Collected data entries
####
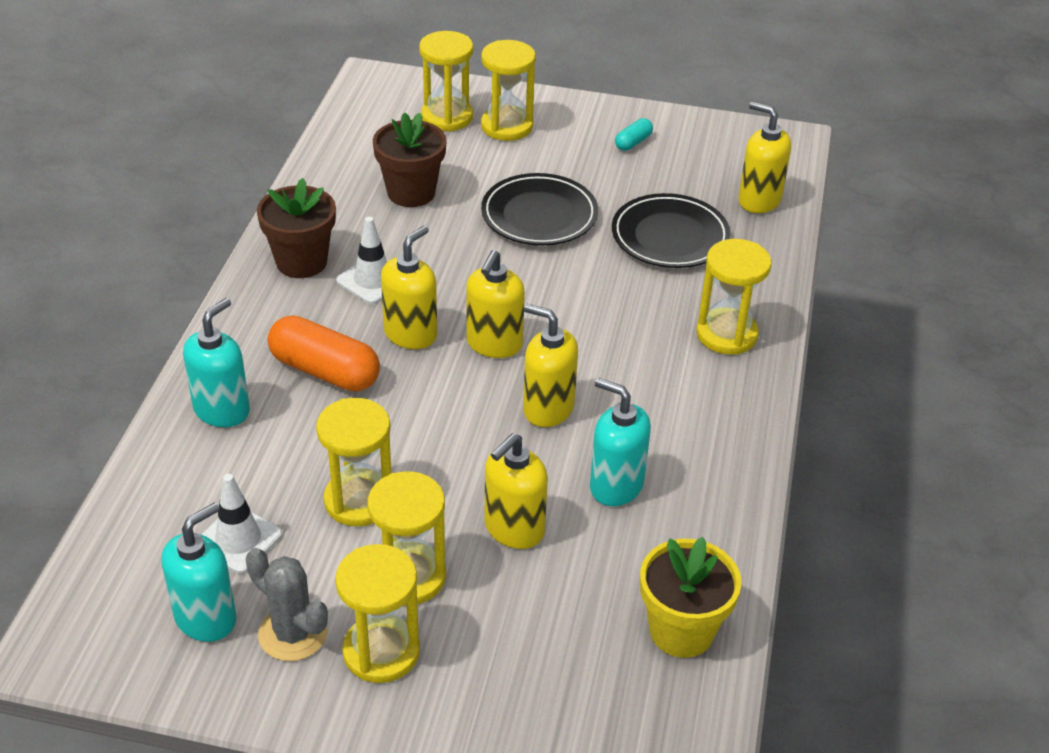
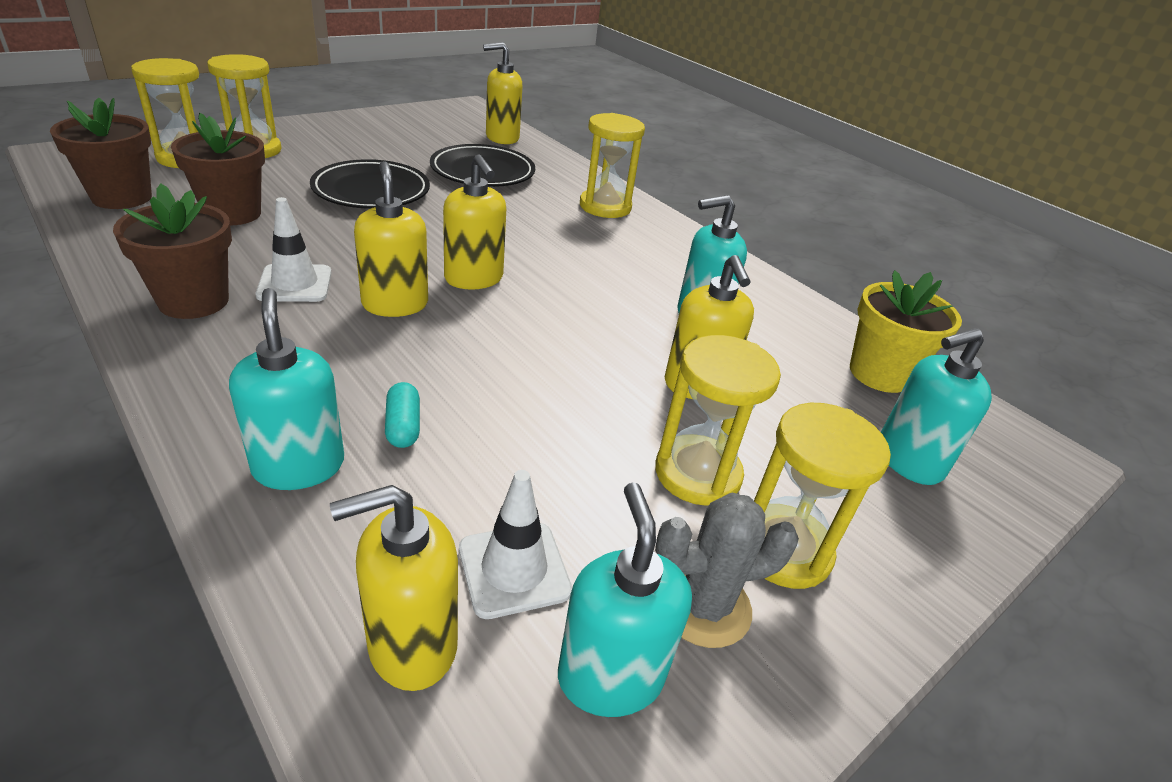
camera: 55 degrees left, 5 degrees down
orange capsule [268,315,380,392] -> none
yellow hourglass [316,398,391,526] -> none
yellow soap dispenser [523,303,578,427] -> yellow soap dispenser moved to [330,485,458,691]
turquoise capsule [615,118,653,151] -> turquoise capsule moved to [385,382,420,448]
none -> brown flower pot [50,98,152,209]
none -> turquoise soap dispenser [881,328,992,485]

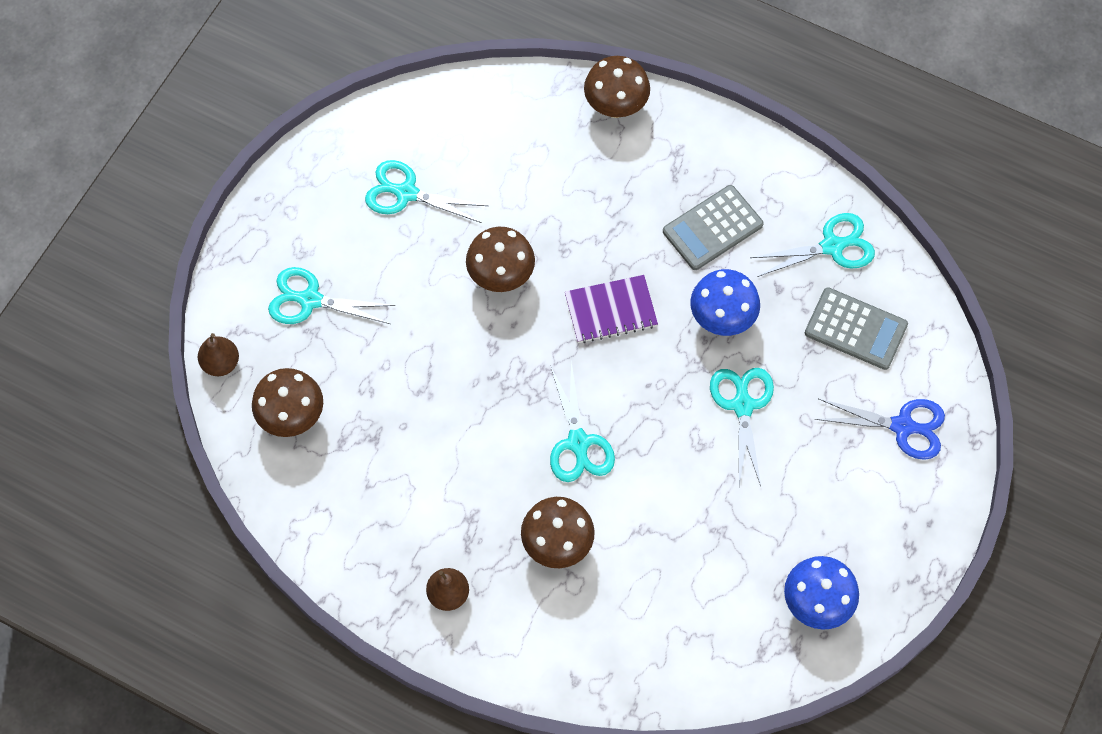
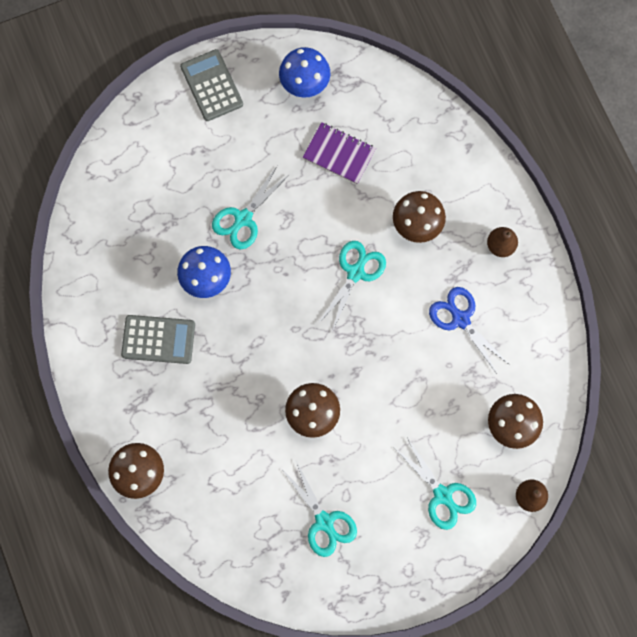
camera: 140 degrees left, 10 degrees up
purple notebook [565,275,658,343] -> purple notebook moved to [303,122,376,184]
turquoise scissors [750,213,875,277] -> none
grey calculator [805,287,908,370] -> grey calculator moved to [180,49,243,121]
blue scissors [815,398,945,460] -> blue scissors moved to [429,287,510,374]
####
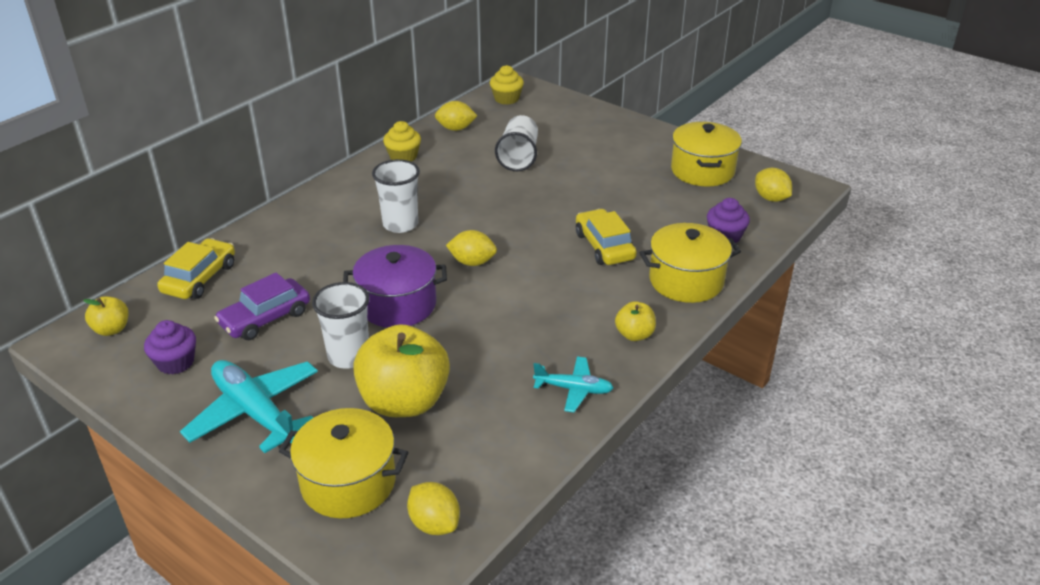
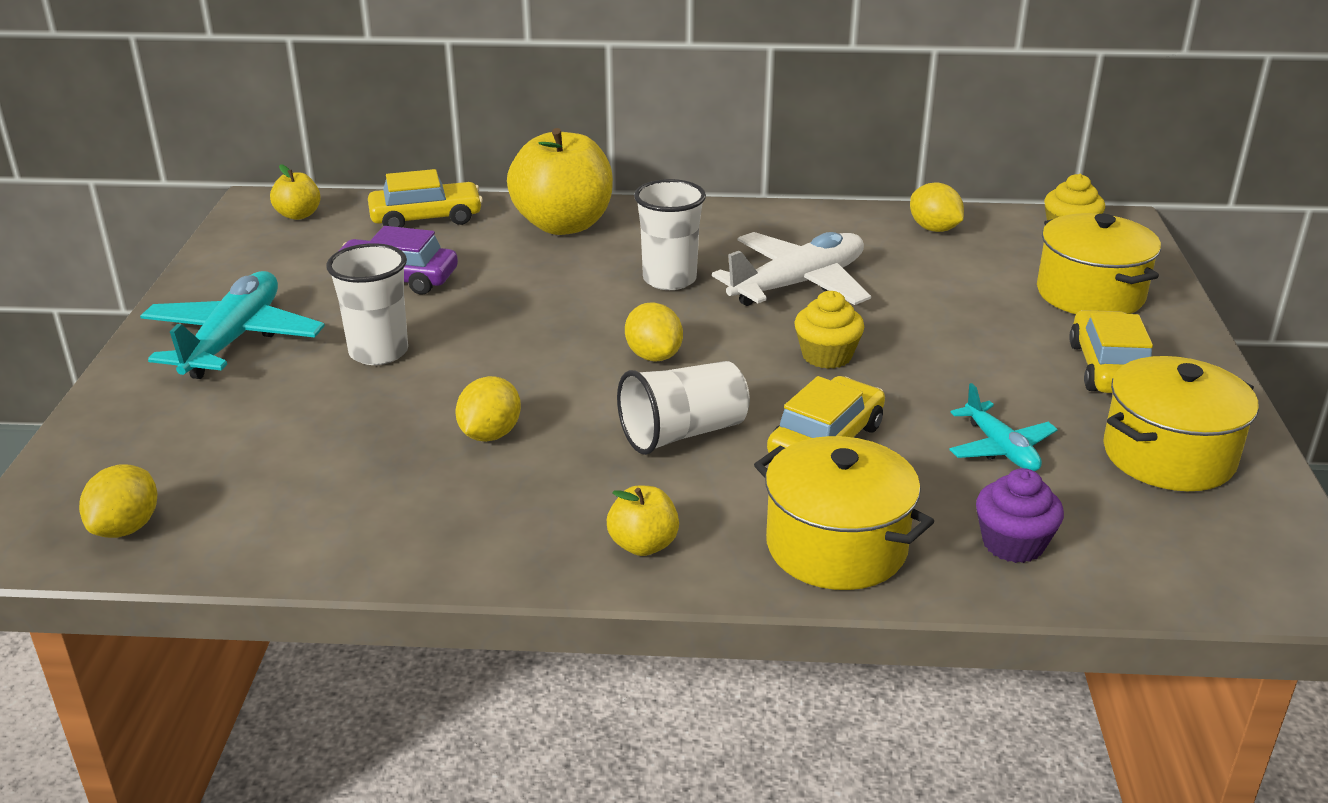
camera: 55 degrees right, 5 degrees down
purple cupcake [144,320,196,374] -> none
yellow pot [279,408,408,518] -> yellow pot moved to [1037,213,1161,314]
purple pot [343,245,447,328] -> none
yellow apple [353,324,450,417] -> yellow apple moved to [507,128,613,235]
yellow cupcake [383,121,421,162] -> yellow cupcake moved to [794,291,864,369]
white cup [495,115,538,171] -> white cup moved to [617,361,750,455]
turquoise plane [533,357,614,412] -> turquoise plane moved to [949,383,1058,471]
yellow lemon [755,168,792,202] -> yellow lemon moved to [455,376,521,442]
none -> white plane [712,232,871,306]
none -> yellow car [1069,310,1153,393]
####
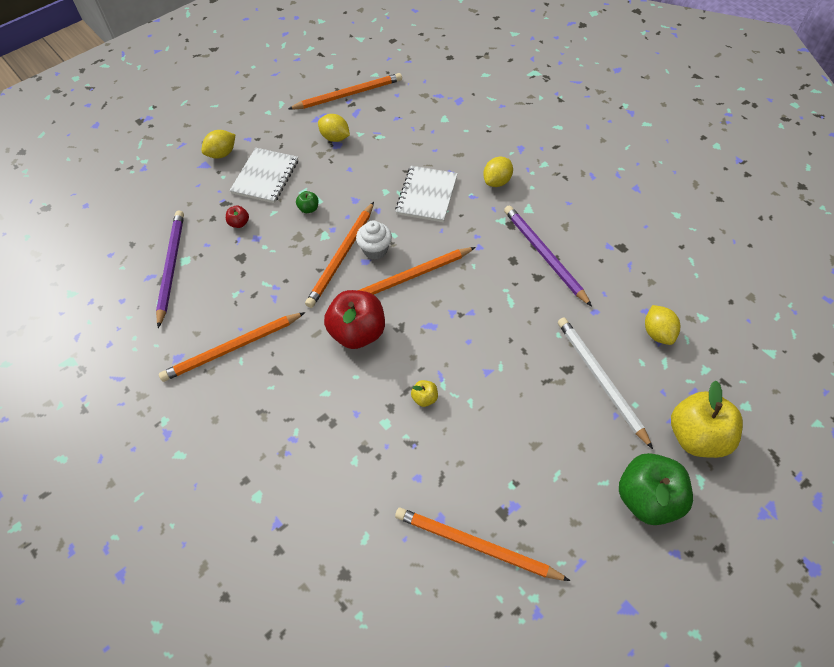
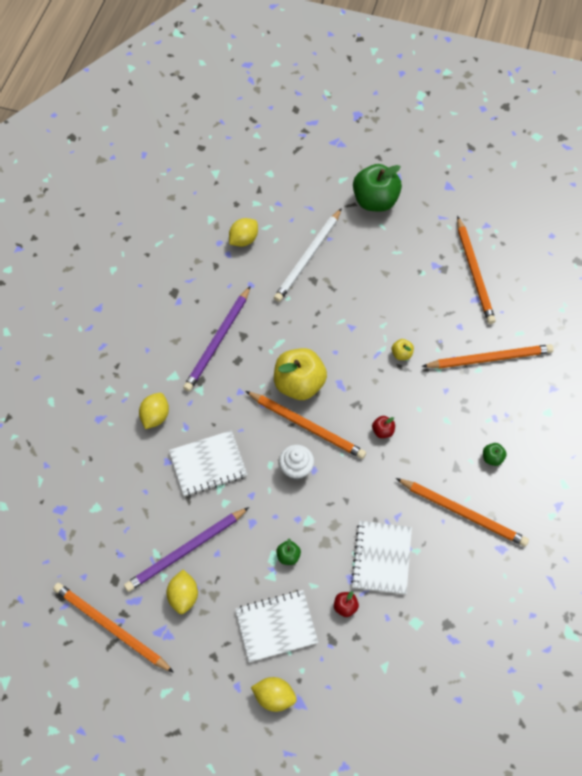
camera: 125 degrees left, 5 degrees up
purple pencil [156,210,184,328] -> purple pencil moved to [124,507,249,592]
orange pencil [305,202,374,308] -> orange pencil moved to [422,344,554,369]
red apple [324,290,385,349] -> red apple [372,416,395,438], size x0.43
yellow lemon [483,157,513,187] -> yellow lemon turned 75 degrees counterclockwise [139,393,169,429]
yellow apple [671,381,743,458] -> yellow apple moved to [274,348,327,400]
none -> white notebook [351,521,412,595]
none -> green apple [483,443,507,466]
####
WORK TO COMPLETE:
The answer is the run of lines above from the line containing "red apple [324,290,385,349]" through the line containing "none -> green apple [483,443,507,466]", copied exactly and alone.

TASK RESPONSE:
red apple [324,290,385,349] -> red apple [372,416,395,438], size x0.43
yellow lemon [483,157,513,187] -> yellow lemon turned 75 degrees counterclockwise [139,393,169,429]
yellow apple [671,381,743,458] -> yellow apple moved to [274,348,327,400]
none -> white notebook [351,521,412,595]
none -> green apple [483,443,507,466]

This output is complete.